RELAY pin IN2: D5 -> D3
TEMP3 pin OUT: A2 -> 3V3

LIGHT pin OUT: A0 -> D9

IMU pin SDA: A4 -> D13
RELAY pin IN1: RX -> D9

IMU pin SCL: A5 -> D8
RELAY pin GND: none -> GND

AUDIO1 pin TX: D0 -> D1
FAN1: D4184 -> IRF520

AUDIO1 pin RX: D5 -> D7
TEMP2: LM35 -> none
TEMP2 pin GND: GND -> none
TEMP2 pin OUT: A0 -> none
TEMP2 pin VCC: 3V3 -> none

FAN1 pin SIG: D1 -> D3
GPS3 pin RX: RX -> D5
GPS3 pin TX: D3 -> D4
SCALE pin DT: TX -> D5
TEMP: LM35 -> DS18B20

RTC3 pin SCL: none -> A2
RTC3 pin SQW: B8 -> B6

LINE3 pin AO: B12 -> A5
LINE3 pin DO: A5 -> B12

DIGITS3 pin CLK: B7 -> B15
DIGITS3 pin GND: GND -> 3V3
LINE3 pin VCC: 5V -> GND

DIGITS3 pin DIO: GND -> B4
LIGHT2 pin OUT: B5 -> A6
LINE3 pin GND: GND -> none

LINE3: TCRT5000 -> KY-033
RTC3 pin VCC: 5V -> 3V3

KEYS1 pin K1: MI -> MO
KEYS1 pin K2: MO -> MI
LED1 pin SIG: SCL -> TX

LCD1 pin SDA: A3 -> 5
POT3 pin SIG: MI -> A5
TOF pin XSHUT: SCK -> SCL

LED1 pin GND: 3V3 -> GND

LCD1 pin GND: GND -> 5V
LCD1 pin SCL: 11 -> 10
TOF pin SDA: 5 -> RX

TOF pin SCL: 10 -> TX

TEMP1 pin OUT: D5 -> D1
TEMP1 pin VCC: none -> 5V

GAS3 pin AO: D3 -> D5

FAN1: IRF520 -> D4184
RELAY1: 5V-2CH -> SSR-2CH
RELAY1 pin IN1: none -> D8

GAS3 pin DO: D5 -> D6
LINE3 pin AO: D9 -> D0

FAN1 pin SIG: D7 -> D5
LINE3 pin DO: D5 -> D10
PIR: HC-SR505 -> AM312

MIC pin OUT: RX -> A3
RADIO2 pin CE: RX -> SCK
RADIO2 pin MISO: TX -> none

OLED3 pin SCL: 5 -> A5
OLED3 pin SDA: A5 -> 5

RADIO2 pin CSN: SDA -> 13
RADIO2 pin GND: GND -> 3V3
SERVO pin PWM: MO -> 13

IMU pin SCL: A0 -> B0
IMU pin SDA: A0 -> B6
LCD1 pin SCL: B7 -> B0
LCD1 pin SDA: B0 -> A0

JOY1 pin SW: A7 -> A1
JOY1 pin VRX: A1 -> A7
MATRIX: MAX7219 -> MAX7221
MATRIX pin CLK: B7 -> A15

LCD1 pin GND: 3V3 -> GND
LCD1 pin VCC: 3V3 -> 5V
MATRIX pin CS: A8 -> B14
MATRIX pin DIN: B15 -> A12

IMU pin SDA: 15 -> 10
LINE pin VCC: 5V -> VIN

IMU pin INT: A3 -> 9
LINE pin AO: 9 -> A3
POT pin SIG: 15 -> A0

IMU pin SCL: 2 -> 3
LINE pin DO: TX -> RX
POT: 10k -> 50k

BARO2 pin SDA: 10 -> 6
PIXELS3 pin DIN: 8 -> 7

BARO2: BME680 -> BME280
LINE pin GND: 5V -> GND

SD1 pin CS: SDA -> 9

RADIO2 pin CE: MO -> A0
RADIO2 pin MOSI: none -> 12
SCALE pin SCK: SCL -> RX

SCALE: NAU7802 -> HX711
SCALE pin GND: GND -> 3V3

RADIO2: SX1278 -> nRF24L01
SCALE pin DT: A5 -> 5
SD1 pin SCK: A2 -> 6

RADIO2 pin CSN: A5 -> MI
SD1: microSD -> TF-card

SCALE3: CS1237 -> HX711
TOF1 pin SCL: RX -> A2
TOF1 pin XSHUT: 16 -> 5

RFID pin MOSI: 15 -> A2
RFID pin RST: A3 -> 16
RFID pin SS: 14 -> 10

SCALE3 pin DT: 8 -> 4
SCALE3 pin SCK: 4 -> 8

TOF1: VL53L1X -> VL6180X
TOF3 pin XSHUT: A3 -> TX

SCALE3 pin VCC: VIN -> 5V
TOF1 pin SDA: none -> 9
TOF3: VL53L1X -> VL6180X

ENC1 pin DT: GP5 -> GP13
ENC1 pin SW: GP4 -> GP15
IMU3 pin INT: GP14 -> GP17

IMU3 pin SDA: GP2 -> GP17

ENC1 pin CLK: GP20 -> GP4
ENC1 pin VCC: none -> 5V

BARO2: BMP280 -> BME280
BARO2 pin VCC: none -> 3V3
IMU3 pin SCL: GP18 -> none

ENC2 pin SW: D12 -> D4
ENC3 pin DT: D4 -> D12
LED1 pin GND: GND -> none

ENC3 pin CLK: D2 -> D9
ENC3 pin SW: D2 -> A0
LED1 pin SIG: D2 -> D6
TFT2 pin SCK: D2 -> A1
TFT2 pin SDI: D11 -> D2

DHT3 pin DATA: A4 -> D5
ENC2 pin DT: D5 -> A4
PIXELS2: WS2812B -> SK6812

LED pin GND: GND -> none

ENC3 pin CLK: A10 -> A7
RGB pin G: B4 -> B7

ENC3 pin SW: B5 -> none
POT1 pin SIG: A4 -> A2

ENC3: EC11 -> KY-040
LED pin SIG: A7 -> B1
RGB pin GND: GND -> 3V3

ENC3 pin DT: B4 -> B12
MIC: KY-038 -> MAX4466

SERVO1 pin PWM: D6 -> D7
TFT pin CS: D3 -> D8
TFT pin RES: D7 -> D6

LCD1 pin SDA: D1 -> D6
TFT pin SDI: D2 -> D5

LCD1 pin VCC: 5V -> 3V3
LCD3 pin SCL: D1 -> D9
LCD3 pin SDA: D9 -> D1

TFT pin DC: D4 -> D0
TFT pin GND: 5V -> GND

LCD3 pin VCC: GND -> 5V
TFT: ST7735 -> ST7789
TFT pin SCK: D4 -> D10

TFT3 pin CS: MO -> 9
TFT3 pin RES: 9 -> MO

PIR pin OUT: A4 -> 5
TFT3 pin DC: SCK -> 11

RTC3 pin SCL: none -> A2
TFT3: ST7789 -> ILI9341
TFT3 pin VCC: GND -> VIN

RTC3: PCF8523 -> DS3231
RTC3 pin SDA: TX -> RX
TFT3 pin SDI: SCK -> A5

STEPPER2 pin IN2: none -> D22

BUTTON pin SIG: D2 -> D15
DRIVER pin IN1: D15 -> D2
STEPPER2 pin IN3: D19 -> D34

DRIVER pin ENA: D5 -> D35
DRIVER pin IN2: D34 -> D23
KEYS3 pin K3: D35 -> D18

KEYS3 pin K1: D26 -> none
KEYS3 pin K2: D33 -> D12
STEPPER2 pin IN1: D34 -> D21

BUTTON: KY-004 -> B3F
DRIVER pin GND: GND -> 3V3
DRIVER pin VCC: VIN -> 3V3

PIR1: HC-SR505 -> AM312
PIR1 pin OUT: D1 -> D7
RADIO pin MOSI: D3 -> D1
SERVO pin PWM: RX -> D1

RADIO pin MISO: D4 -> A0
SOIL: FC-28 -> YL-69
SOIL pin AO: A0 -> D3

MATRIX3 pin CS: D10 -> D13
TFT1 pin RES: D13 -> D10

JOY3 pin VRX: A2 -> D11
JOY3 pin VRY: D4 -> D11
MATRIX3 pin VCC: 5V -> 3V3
--------------------------------
** Exercise details **
Set down every record once more, exactly as written.

** Response for this exercise **
RELAY pin IN2: D5 -> D3
TEMP3 pin OUT: A2 -> 3V3

LIGHT pin OUT: A0 -> D9

IMU pin SDA: A4 -> D13
RELAY pin IN1: RX -> D9

IMU pin SCL: A5 -> D8
RELAY pin GND: none -> GND

AUDIO1 pin TX: D0 -> D1
FAN1: D4184 -> IRF520

AUDIO1 pin RX: D5 -> D7
TEMP2: LM35 -> none
TEMP2 pin GND: GND -> none
TEMP2 pin OUT: A0 -> none
TEMP2 pin VCC: 3V3 -> none

FAN1 pin SIG: D1 -> D3
GPS3 pin RX: RX -> D5
GPS3 pin TX: D3 -> D4
SCALE pin DT: TX -> D5
TEMP: LM35 -> DS18B20

RTC3 pin SCL: none -> A2
RTC3 pin SQW: B8 -> B6

LINE3 pin AO: B12 -> A5
LINE3 pin DO: A5 -> B12

DIGITS3 pin CLK: B7 -> B15
DIGITS3 pin GND: GND -> 3V3
LINE3 pin VCC: 5V -> GND

DIGITS3 pin DIO: GND -> B4
LIGHT2 pin OUT: B5 -> A6
LINE3 pin GND: GND -> none

LINE3: TCRT5000 -> KY-033
RTC3 pin VCC: 5V -> 3V3

KEYS1 pin K1: MI -> MO
KEYS1 pin K2: MO -> MI
LED1 pin SIG: SCL -> TX

LCD1 pin SDA: A3 -> 5
POT3 pin SIG: MI -> A5
TOF pin XSHUT: SCK -> SCL

LED1 pin GND: 3V3 -> GND

LCD1 pin GND: GND -> 5V
LCD1 pin SCL: 11 -> 10
TOF pin SDA: 5 -> RX

TOF pin SCL: 10 -> TX

TEMP1 pin OUT: D5 -> D1
TEMP1 pin VCC: none -> 5V

GAS3 pin AO: D3 -> D5

FAN1: IRF520 -> D4184
RELAY1: 5V-2CH -> SSR-2CH
RELAY1 pin IN1: none -> D8

GAS3 pin DO: D5 -> D6
LINE3 pin AO: D9 -> D0

FAN1 pin SIG: D7 -> D5
LINE3 pin DO: D5 -> D10
PIR: HC-SR505 -> AM312

MIC pin OUT: RX -> A3
RADIO2 pin CE: RX -> SCK
RADIO2 pin MISO: TX -> none

OLED3 pin SCL: 5 -> A5
OLED3 pin SDA: A5 -> 5

RADIO2 pin CSN: SDA -> 13
RADIO2 pin GND: GND -> 3V3
SERVO pin PWM: MO -> 13

IMU pin SCL: A0 -> B0
IMU pin SDA: A0 -> B6
LCD1 pin SCL: B7 -> B0
LCD1 pin SDA: B0 -> A0

JOY1 pin SW: A7 -> A1
JOY1 pin VRX: A1 -> A7
MATRIX: MAX7219 -> MAX7221
MATRIX pin CLK: B7 -> A15

LCD1 pin GND: 3V3 -> GND
LCD1 pin VCC: 3V3 -> 5V
MATRIX pin CS: A8 -> B14
MATRIX pin DIN: B15 -> A12

IMU pin SDA: 15 -> 10
LINE pin VCC: 5V -> VIN

IMU pin INT: A3 -> 9
LINE pin AO: 9 -> A3
POT pin SIG: 15 -> A0

IMU pin SCL: 2 -> 3
LINE pin DO: TX -> RX
POT: 10k -> 50k

BARO2 pin SDA: 10 -> 6
PIXELS3 pin DIN: 8 -> 7

BARO2: BME680 -> BME280
LINE pin GND: 5V -> GND

SD1 pin CS: SDA -> 9

RADIO2 pin CE: MO -> A0
RADIO2 pin MOSI: none -> 12
SCALE pin SCK: SCL -> RX

SCALE: NAU7802 -> HX711
SCALE pin GND: GND -> 3V3

RADIO2: SX1278 -> nRF24L01
SCALE pin DT: A5 -> 5
SD1 pin SCK: A2 -> 6

RADIO2 pin CSN: A5 -> MI
SD1: microSD -> TF-card

SCALE3: CS1237 -> HX711
TOF1 pin SCL: RX -> A2
TOF1 pin XSHUT: 16 -> 5

RFID pin MOSI: 15 -> A2
RFID pin RST: A3 -> 16
RFID pin SS: 14 -> 10

SCALE3 pin DT: 8 -> 4
SCALE3 pin SCK: 4 -> 8

TOF1: VL53L1X -> VL6180X
TOF3 pin XSHUT: A3 -> TX

SCALE3 pin VCC: VIN -> 5V
TOF1 pin SDA: none -> 9
TOF3: VL53L1X -> VL6180X

ENC1 pin DT: GP5 -> GP13
ENC1 pin SW: GP4 -> GP15
IMU3 pin INT: GP14 -> GP17

IMU3 pin SDA: GP2 -> GP17

ENC1 pin CLK: GP20 -> GP4
ENC1 pin VCC: none -> 5V

BARO2: BMP280 -> BME280
BARO2 pin VCC: none -> 3V3
IMU3 pin SCL: GP18 -> none

ENC2 pin SW: D12 -> D4
ENC3 pin DT: D4 -> D12
LED1 pin GND: GND -> none

ENC3 pin CLK: D2 -> D9
ENC3 pin SW: D2 -> A0
LED1 pin SIG: D2 -> D6
TFT2 pin SCK: D2 -> A1
TFT2 pin SDI: D11 -> D2

DHT3 pin DATA: A4 -> D5
ENC2 pin DT: D5 -> A4
PIXELS2: WS2812B -> SK6812

LED pin GND: GND -> none

ENC3 pin CLK: A10 -> A7
RGB pin G: B4 -> B7

ENC3 pin SW: B5 -> none
POT1 pin SIG: A4 -> A2

ENC3: EC11 -> KY-040
LED pin SIG: A7 -> B1
RGB pin GND: GND -> 3V3

ENC3 pin DT: B4 -> B12
MIC: KY-038 -> MAX4466

SERVO1 pin PWM: D6 -> D7
TFT pin CS: D3 -> D8
TFT pin RES: D7 -> D6

LCD1 pin SDA: D1 -> D6
TFT pin SDI: D2 -> D5

LCD1 pin VCC: 5V -> 3V3
LCD3 pin SCL: D1 -> D9
LCD3 pin SDA: D9 -> D1

TFT pin DC: D4 -> D0
TFT pin GND: 5V -> GND

LCD3 pin VCC: GND -> 5V
TFT: ST7735 -> ST7789
TFT pin SCK: D4 -> D10

TFT3 pin CS: MO -> 9
TFT3 pin RES: 9 -> MO

PIR pin OUT: A4 -> 5
TFT3 pin DC: SCK -> 11

RTC3 pin SCL: none -> A2
TFT3: ST7789 -> ILI9341
TFT3 pin VCC: GND -> VIN

RTC3: PCF8523 -> DS3231
RTC3 pin SDA: TX -> RX
TFT3 pin SDI: SCK -> A5

STEPPER2 pin IN2: none -> D22

BUTTON pin SIG: D2 -> D15
DRIVER pin IN1: D15 -> D2
STEPPER2 pin IN3: D19 -> D34

DRIVER pin ENA: D5 -> D35
DRIVER pin IN2: D34 -> D23
KEYS3 pin K3: D35 -> D18

KEYS3 pin K1: D26 -> none
KEYS3 pin K2: D33 -> D12
STEPPER2 pin IN1: D34 -> D21

BUTTON: KY-004 -> B3F
DRIVER pin GND: GND -> 3V3
DRIVER pin VCC: VIN -> 3V3

PIR1: HC-SR505 -> AM312
PIR1 pin OUT: D1 -> D7
RADIO pin MOSI: D3 -> D1
SERVO pin PWM: RX -> D1

RADIO pin MISO: D4 -> A0
SOIL: FC-28 -> YL-69
SOIL pin AO: A0 -> D3

MATRIX3 pin CS: D10 -> D13
TFT1 pin RES: D13 -> D10

JOY3 pin VRX: A2 -> D11
JOY3 pin VRY: D4 -> D11
MATRIX3 pin VCC: 5V -> 3V3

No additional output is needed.